> _What is needed_
Repeat the records in full and exactly, omitting pictures.

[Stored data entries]
- Opening Delimiter -
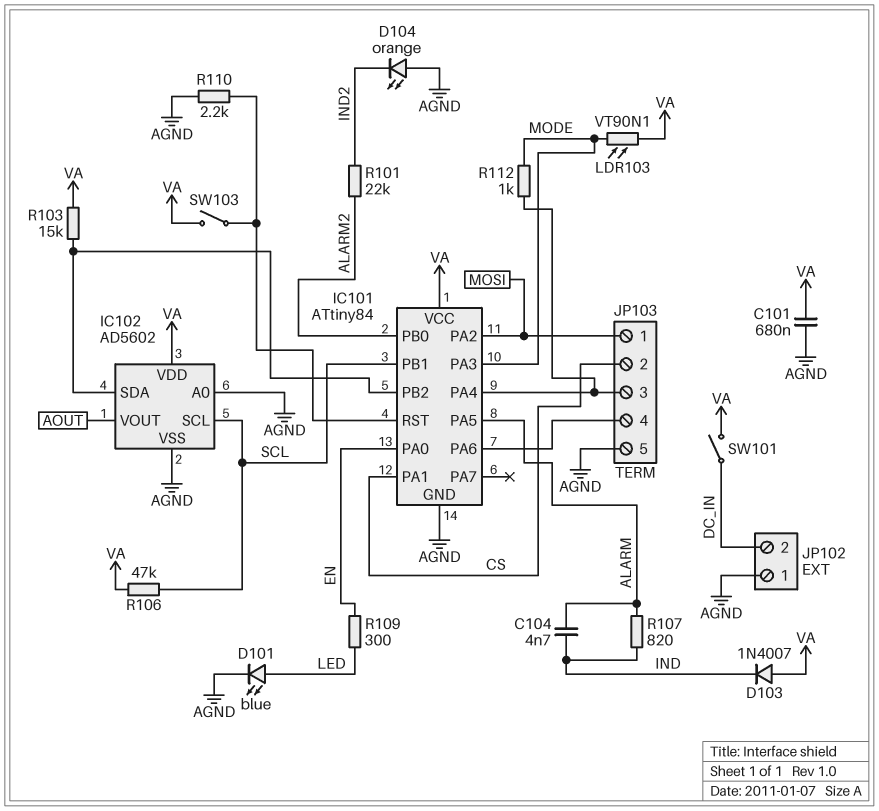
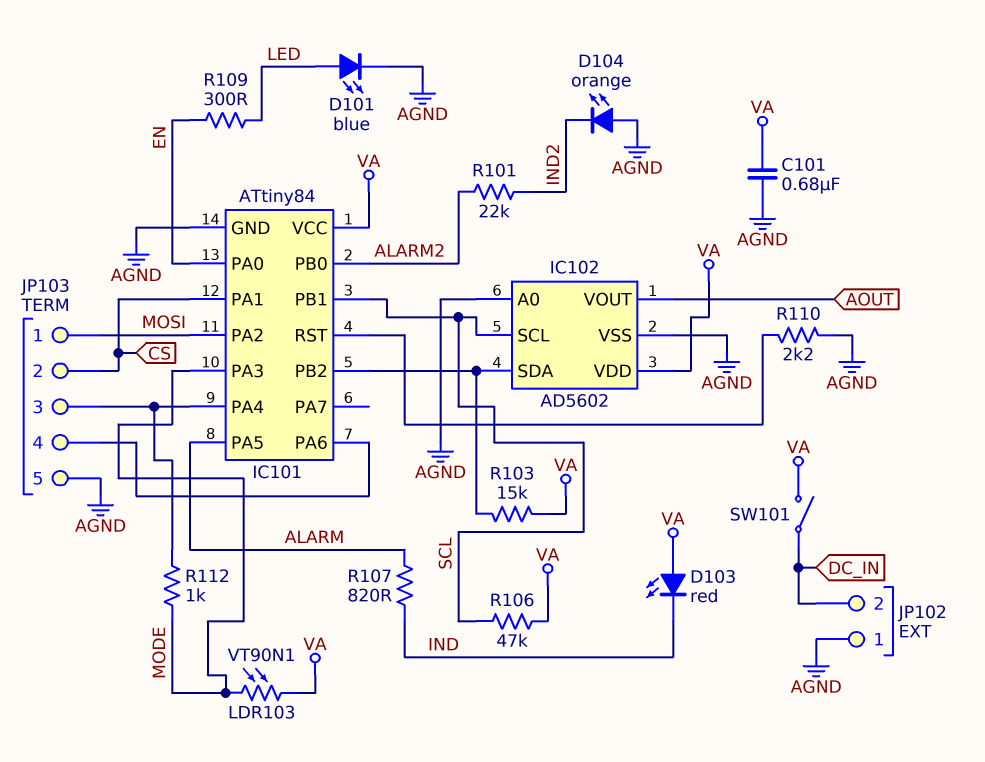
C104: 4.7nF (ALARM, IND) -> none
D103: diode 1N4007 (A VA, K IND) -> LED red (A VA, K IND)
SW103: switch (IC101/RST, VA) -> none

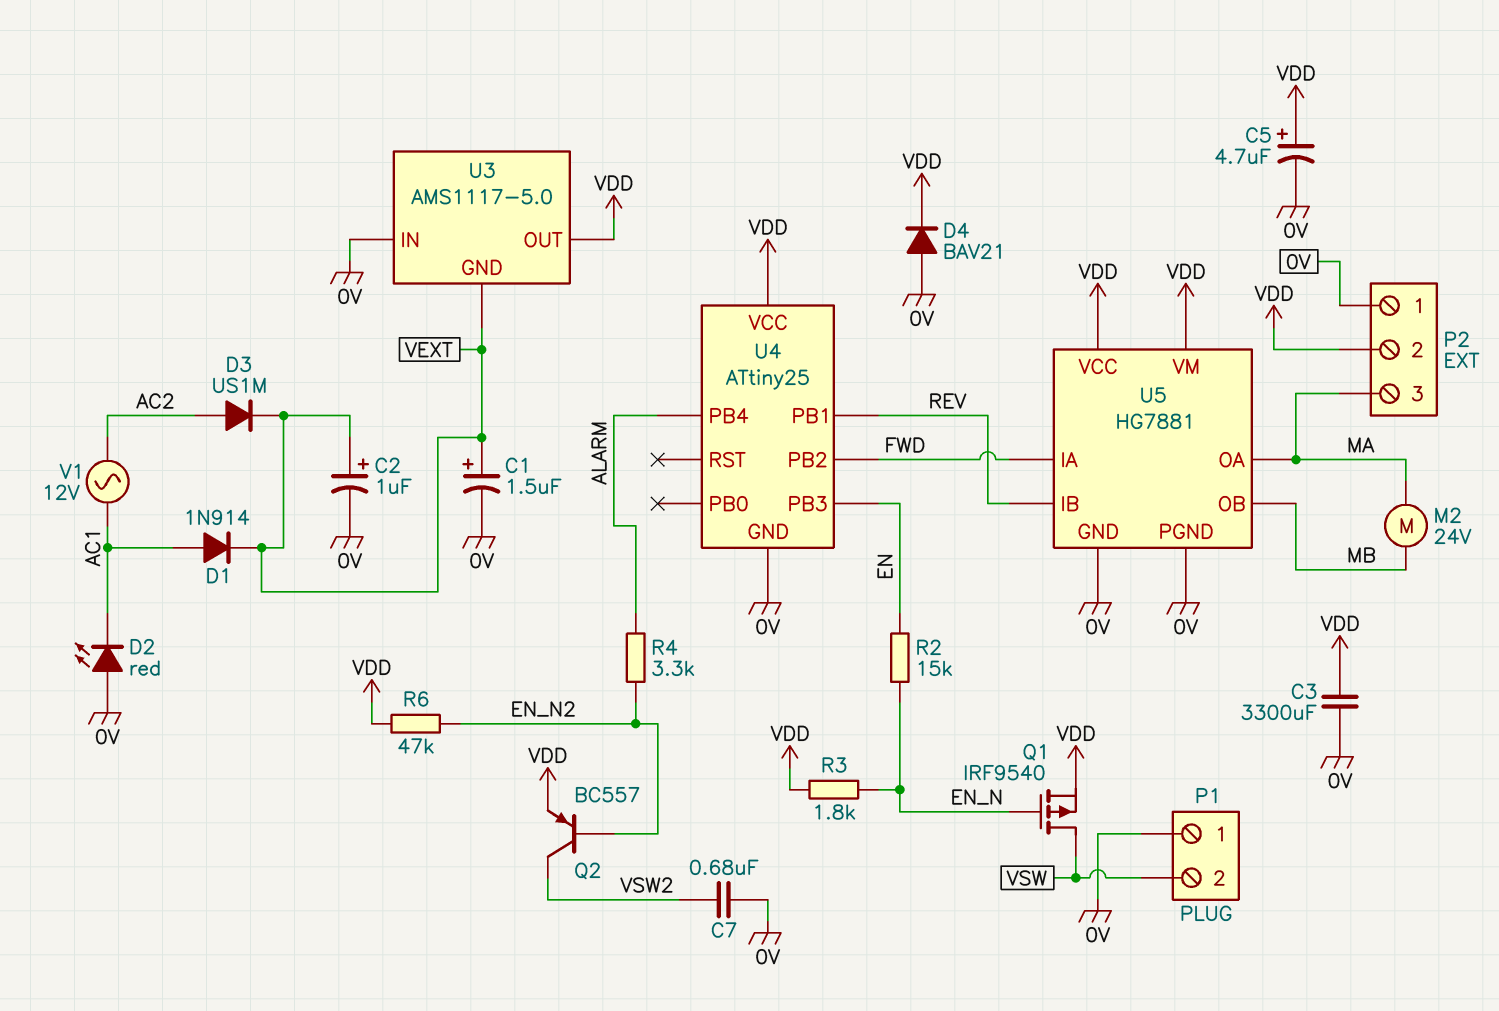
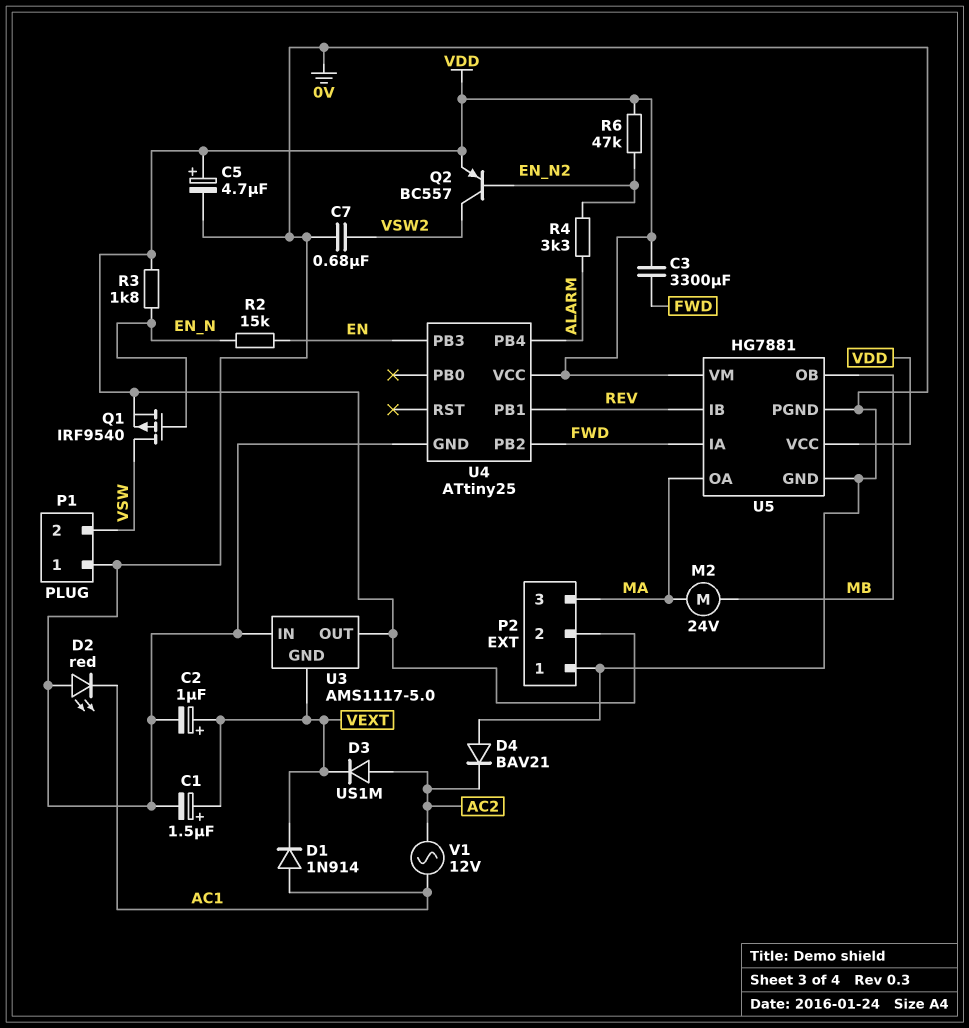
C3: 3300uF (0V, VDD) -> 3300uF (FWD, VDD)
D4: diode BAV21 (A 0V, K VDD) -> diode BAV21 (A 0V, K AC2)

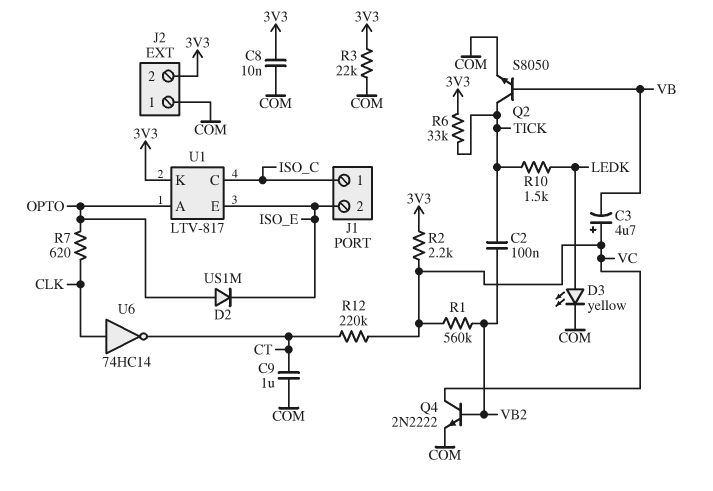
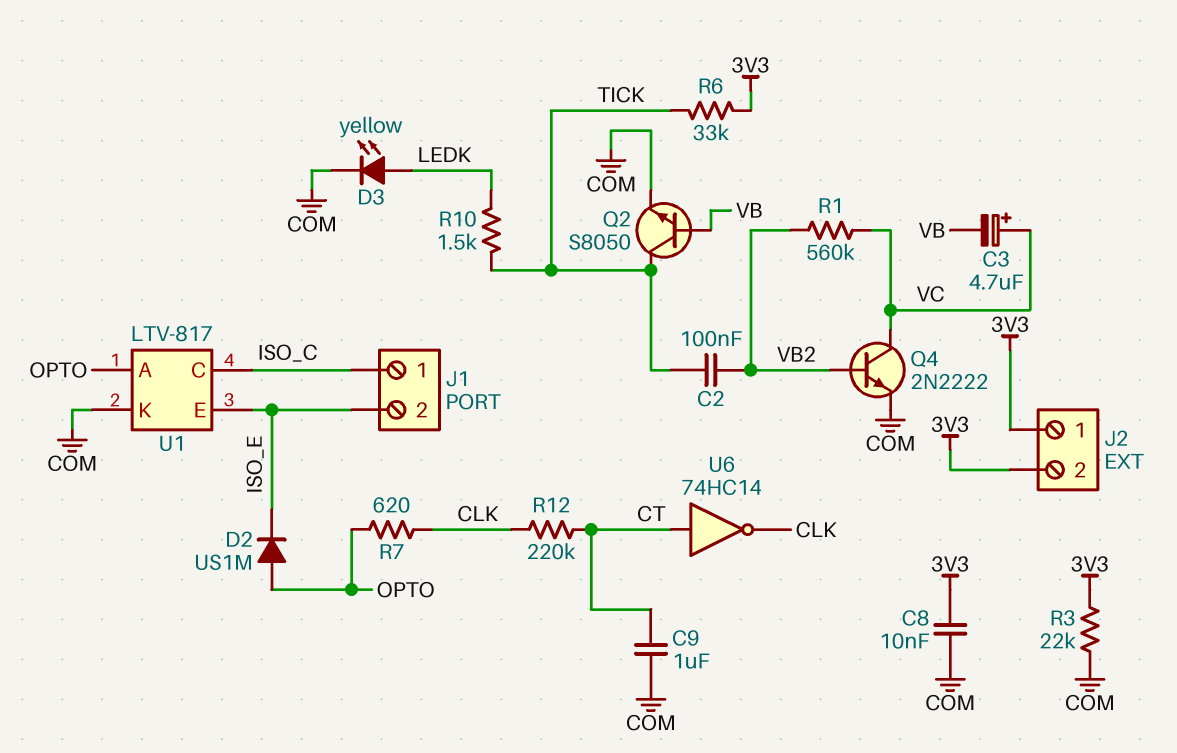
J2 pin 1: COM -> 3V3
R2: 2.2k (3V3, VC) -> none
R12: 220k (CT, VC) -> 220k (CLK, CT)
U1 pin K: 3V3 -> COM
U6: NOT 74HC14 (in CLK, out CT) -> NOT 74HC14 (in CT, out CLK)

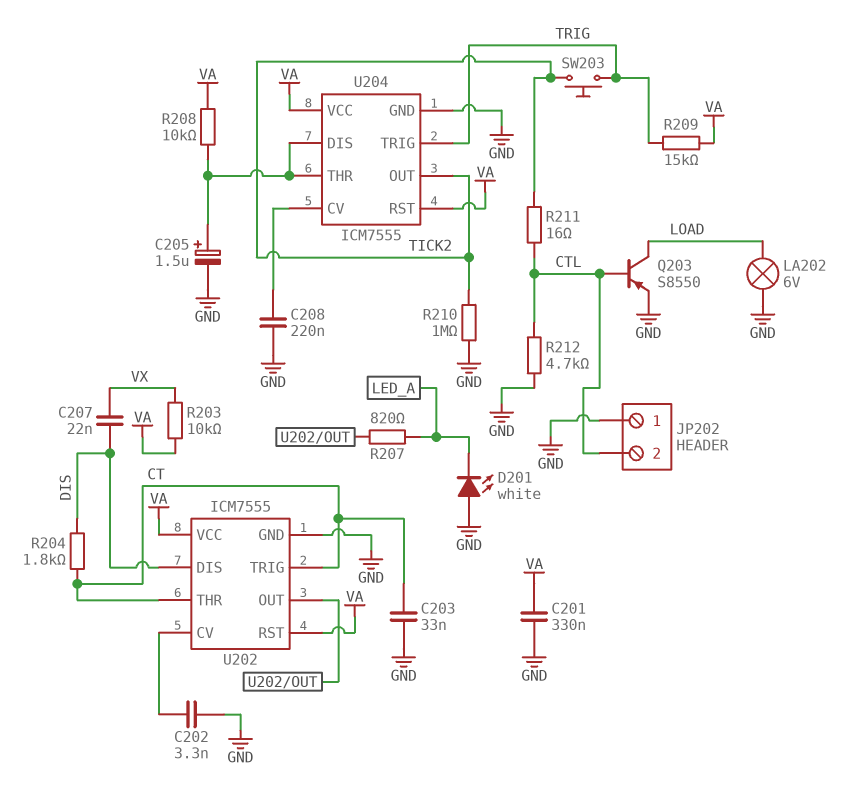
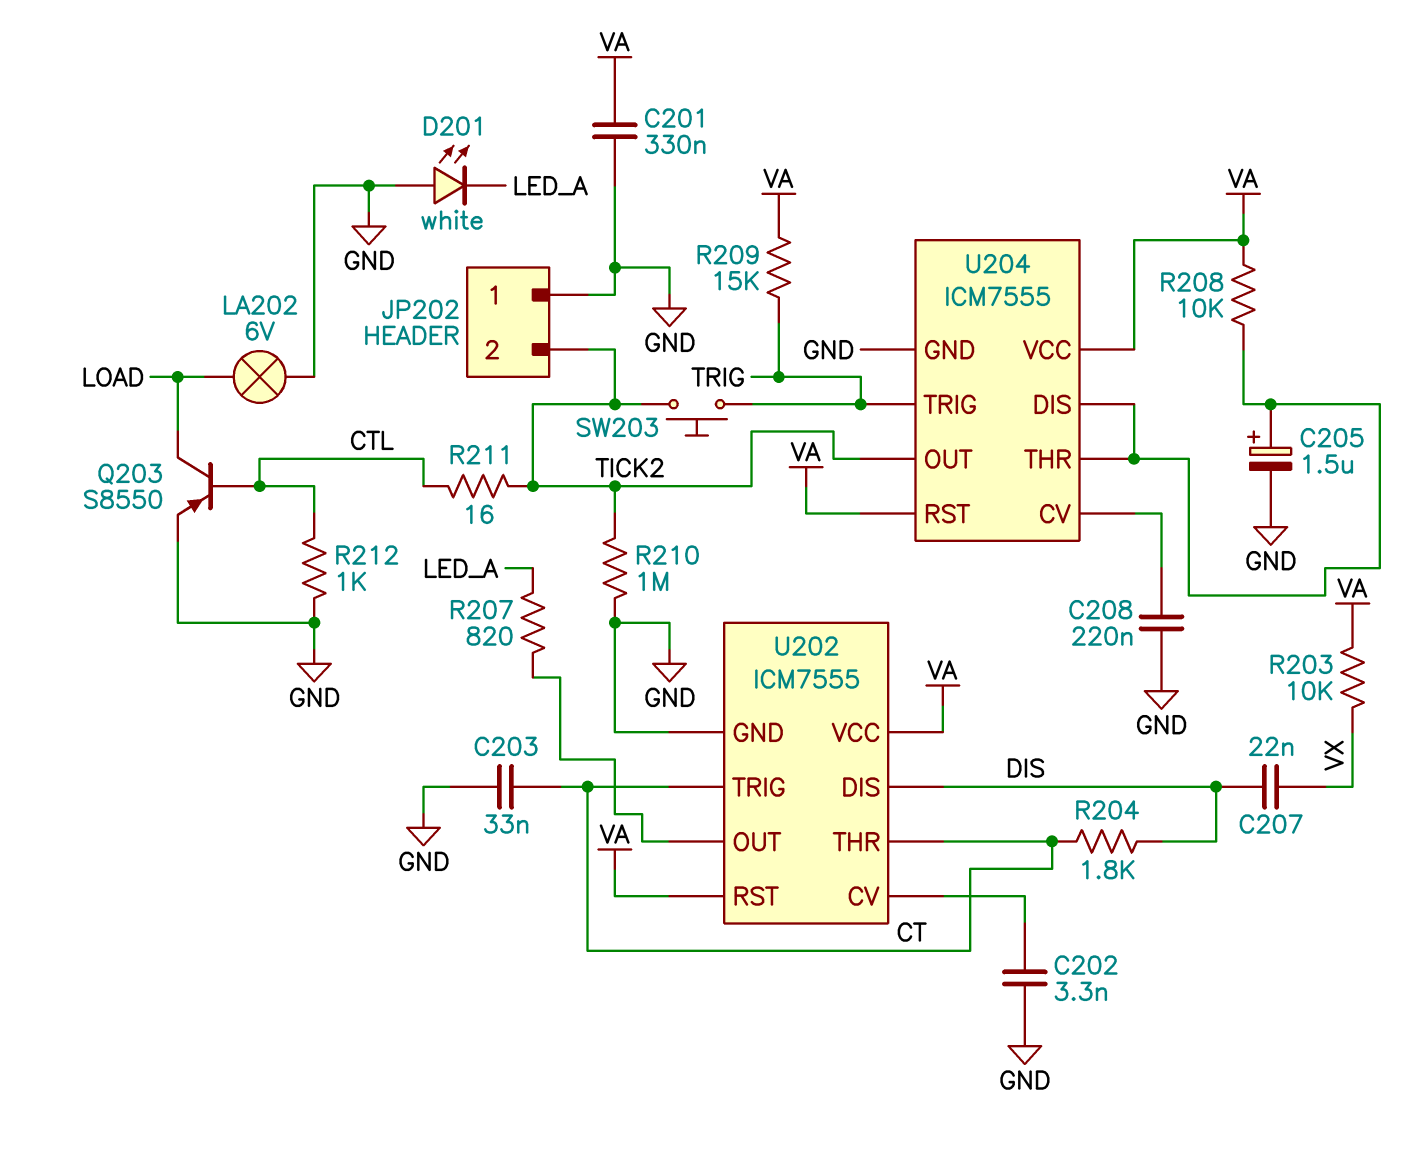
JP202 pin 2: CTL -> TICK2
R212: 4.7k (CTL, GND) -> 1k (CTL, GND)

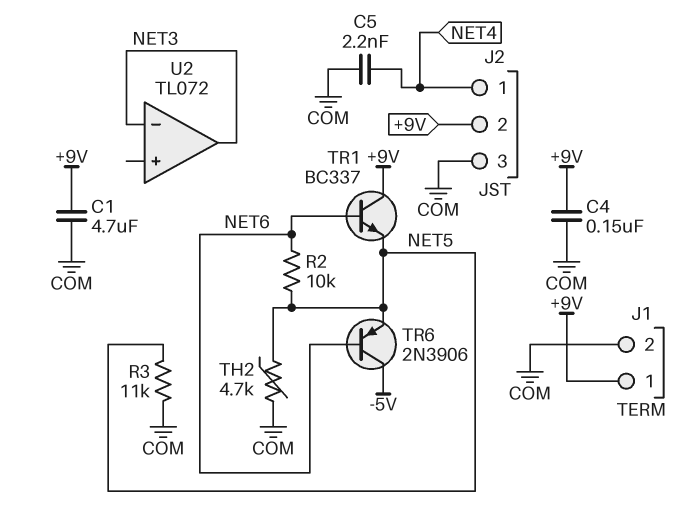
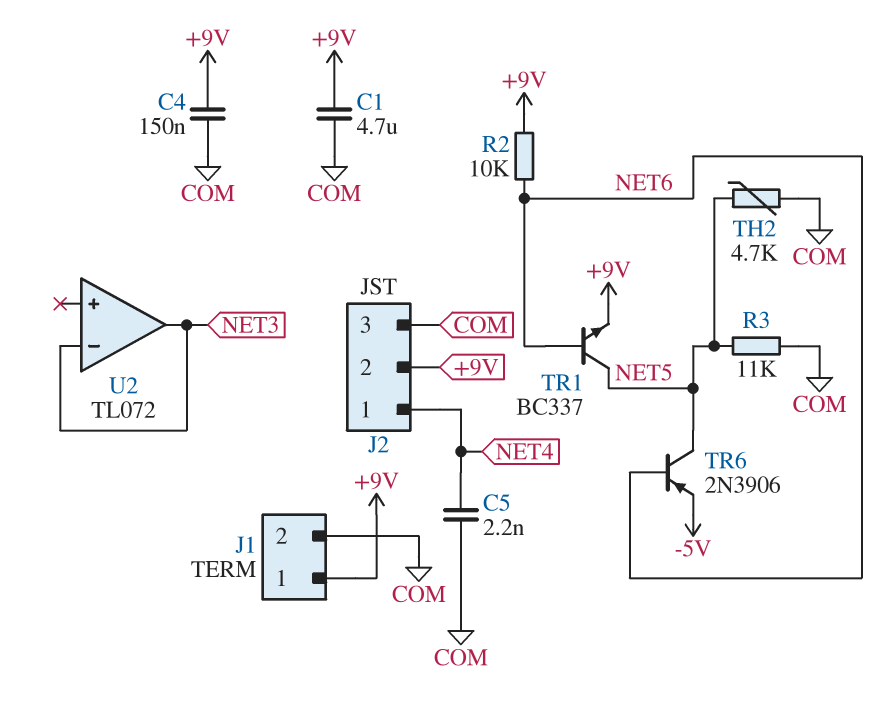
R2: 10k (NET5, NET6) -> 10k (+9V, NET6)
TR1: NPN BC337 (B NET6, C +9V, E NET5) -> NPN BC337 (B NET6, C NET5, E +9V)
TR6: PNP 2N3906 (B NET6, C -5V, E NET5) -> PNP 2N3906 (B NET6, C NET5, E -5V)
- Closing Delimiter -
> _Solution below_
C104: 4.7nF (ALARM, IND) -> none
D103: diode 1N4007 (A VA, K IND) -> LED red (A VA, K IND)
SW103: switch (IC101/RST, VA) -> none

C3: 3300uF (0V, VDD) -> 3300uF (FWD, VDD)
D4: diode BAV21 (A 0V, K VDD) -> diode BAV21 (A 0V, K AC2)

J2 pin 1: COM -> 3V3
R2: 2.2k (3V3, VC) -> none
R12: 220k (CT, VC) -> 220k (CLK, CT)
U1 pin K: 3V3 -> COM
U6: NOT 74HC14 (in CLK, out CT) -> NOT 74HC14 (in CT, out CLK)

JP202 pin 2: CTL -> TICK2
R212: 4.7k (CTL, GND) -> 1k (CTL, GND)

R2: 10k (NET5, NET6) -> 10k (+9V, NET6)
TR1: NPN BC337 (B NET6, C +9V, E NET5) -> NPN BC337 (B NET6, C NET5, E +9V)
TR6: PNP 2N3906 (B NET6, C -5V, E NET5) -> PNP 2N3906 (B NET6, C NET5, E -5V)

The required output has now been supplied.